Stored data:
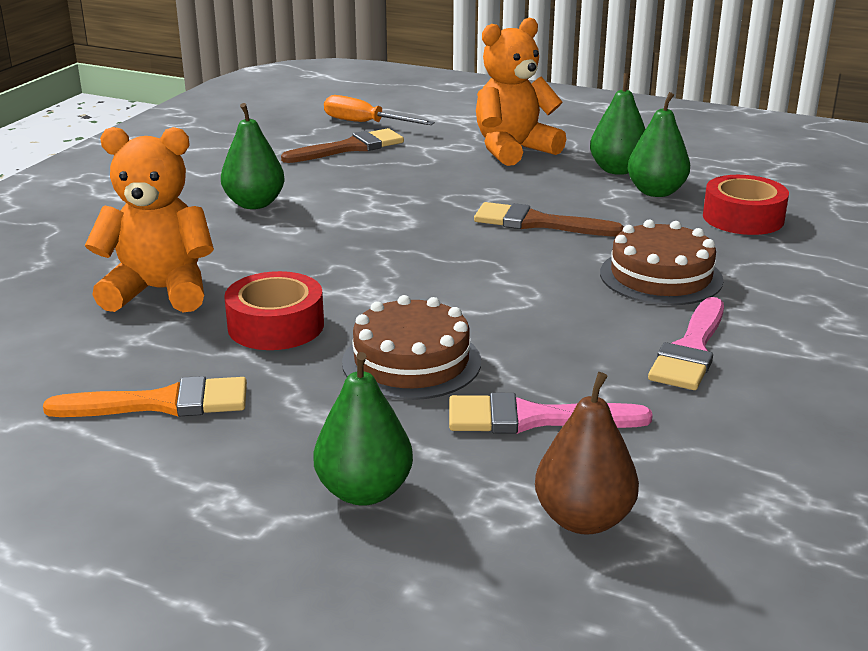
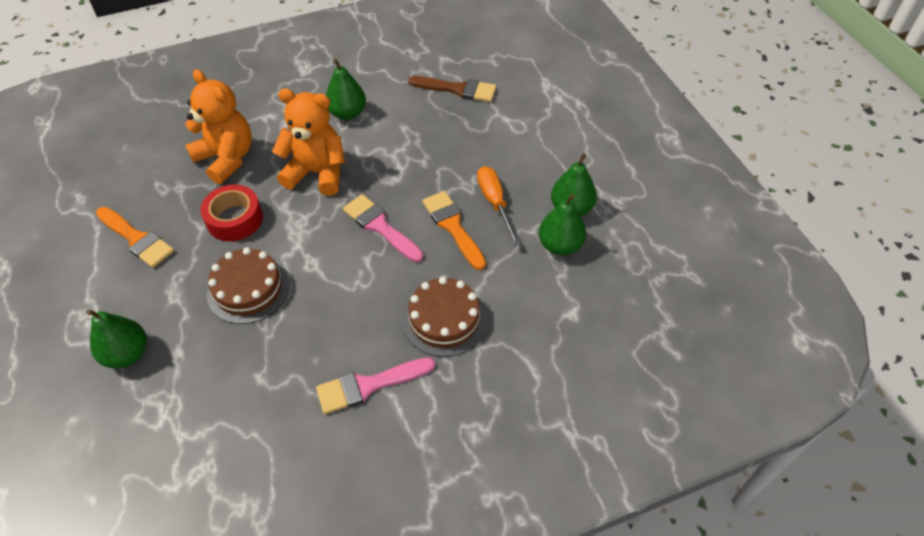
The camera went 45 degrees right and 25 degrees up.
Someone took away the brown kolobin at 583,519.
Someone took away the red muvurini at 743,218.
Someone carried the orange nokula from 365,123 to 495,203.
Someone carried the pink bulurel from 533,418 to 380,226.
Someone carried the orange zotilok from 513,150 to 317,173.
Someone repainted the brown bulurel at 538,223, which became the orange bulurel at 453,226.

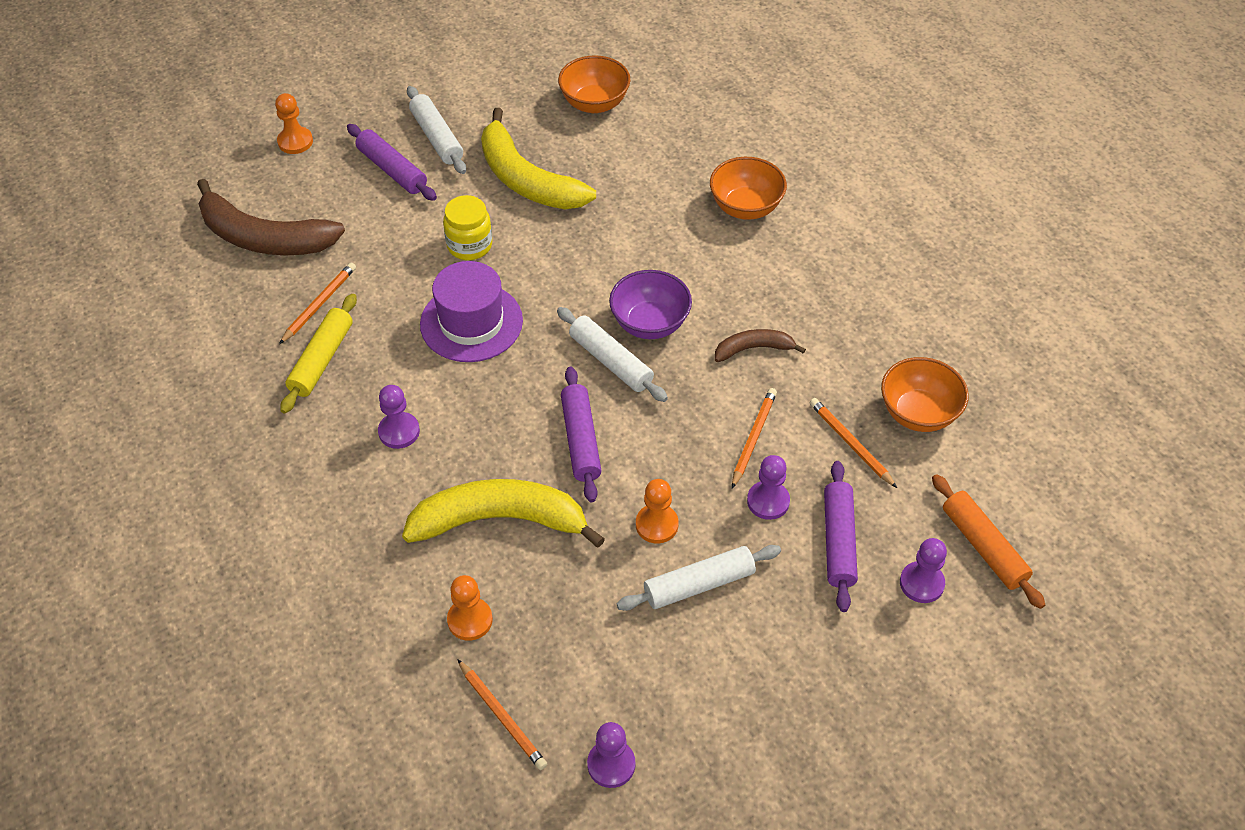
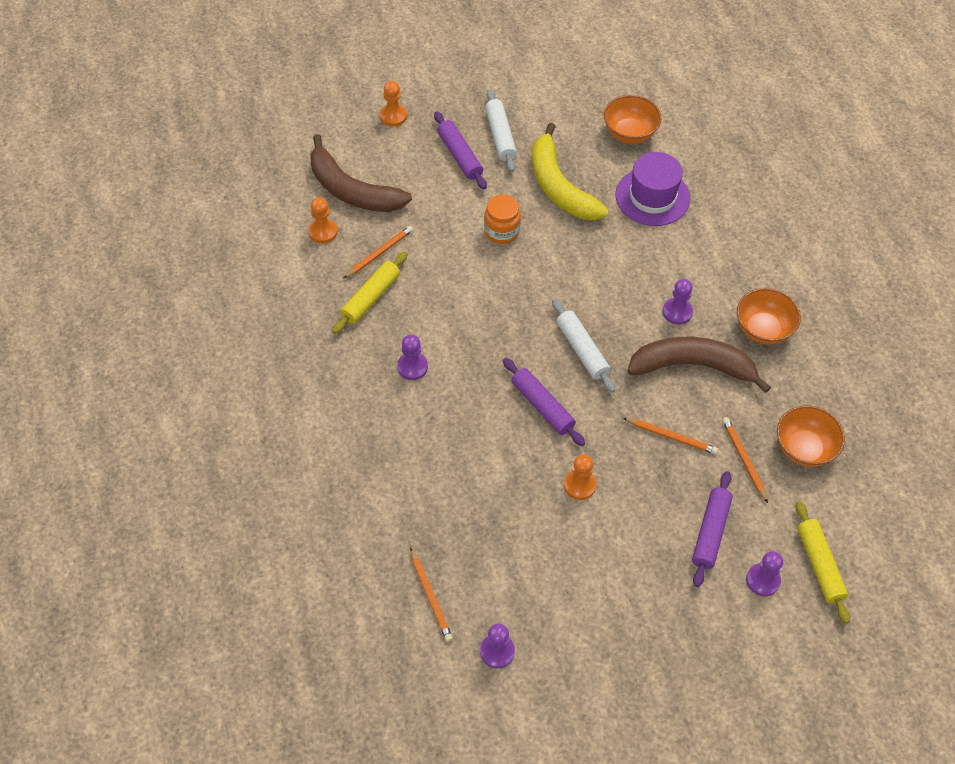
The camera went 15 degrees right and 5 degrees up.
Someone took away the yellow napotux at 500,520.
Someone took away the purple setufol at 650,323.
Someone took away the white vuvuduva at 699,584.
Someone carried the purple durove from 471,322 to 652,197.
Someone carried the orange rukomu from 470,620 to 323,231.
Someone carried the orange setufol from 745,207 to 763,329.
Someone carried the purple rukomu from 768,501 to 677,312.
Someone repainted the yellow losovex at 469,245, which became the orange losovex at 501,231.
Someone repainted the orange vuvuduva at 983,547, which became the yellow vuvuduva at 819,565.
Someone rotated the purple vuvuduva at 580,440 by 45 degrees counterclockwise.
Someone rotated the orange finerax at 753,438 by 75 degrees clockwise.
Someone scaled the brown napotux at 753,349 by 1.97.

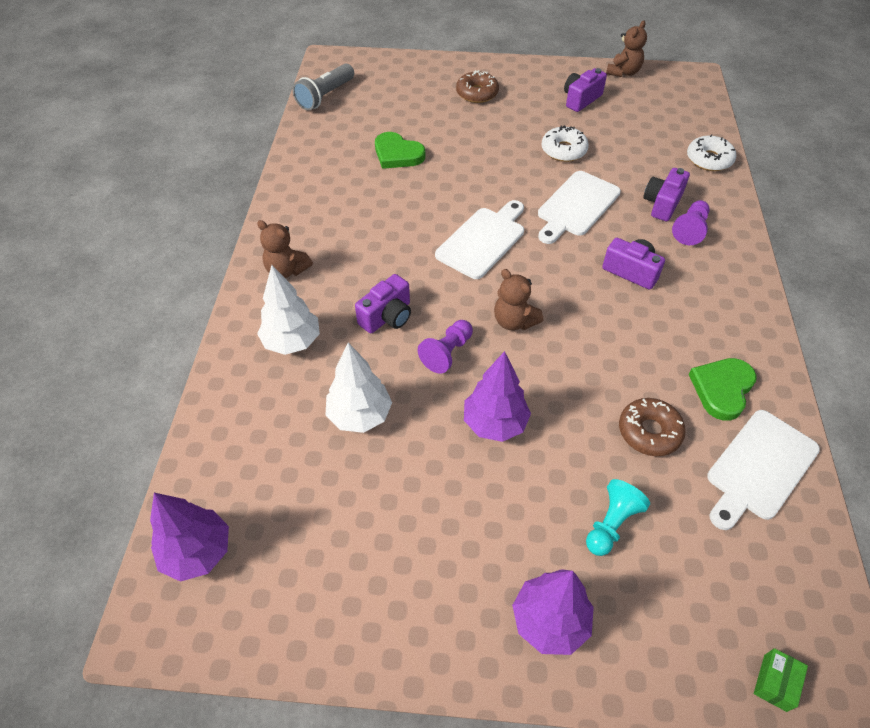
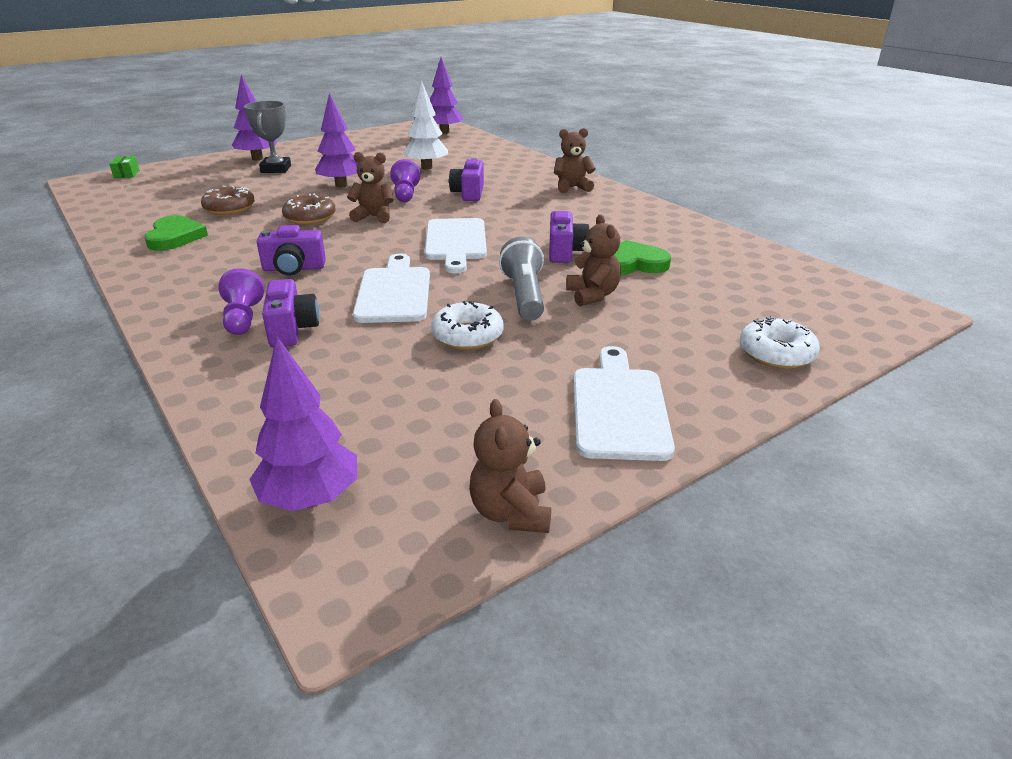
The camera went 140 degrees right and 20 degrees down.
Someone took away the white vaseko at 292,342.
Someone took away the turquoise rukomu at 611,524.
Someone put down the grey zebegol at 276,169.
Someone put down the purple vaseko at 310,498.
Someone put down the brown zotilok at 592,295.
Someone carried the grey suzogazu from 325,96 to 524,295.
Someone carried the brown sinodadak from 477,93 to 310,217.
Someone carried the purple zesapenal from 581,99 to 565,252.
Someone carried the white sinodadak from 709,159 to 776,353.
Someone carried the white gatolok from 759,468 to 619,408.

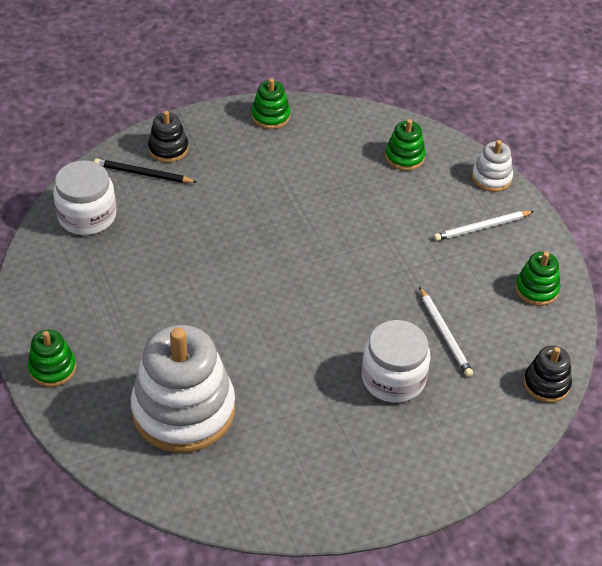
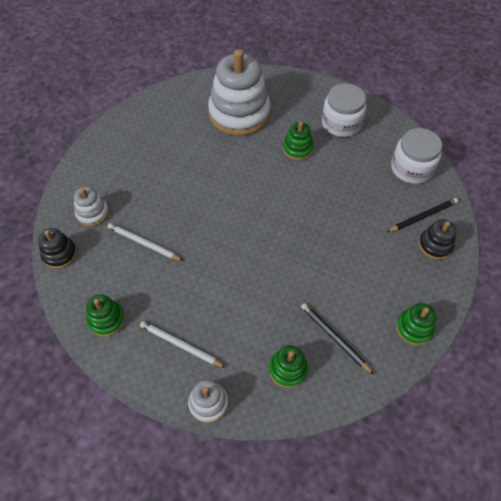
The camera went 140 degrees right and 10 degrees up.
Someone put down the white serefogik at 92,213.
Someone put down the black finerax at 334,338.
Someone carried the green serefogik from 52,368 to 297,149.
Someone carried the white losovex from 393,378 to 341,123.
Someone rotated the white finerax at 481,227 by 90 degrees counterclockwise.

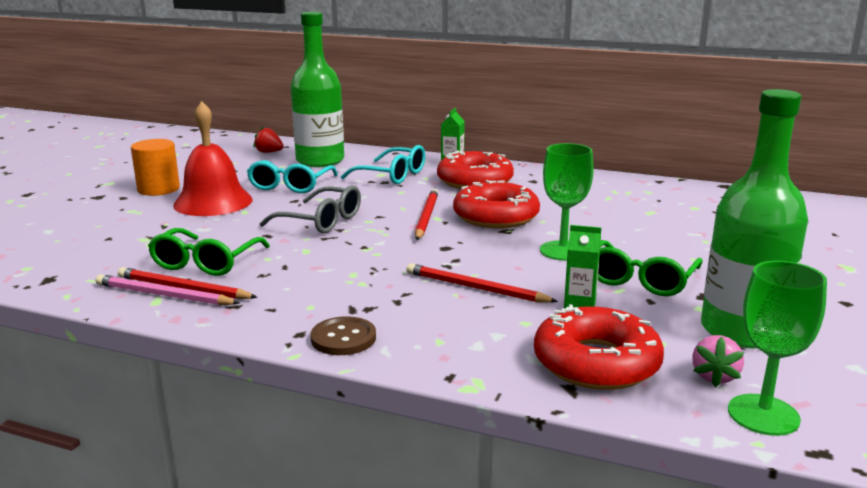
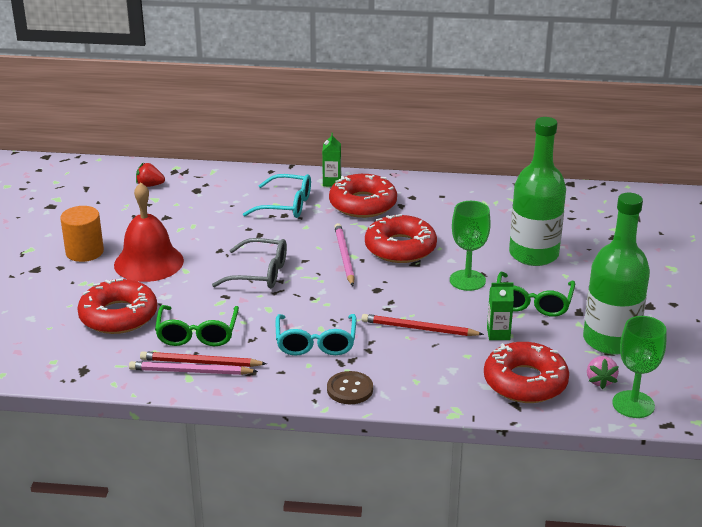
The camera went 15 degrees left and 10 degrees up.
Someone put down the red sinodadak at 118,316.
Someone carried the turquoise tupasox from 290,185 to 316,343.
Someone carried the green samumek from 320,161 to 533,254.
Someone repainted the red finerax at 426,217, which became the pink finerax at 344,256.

* _Work request_
Reproduce, word for word and in full, only the lines above that start at the line with "Someone carried the pink" and run through the line with "Someone carried the orange zotilok", both ends included.

* _Exercise solution_
Someone carried the pink bulurel from 533,418 to 380,226.
Someone carried the orange zotilok from 513,150 to 317,173.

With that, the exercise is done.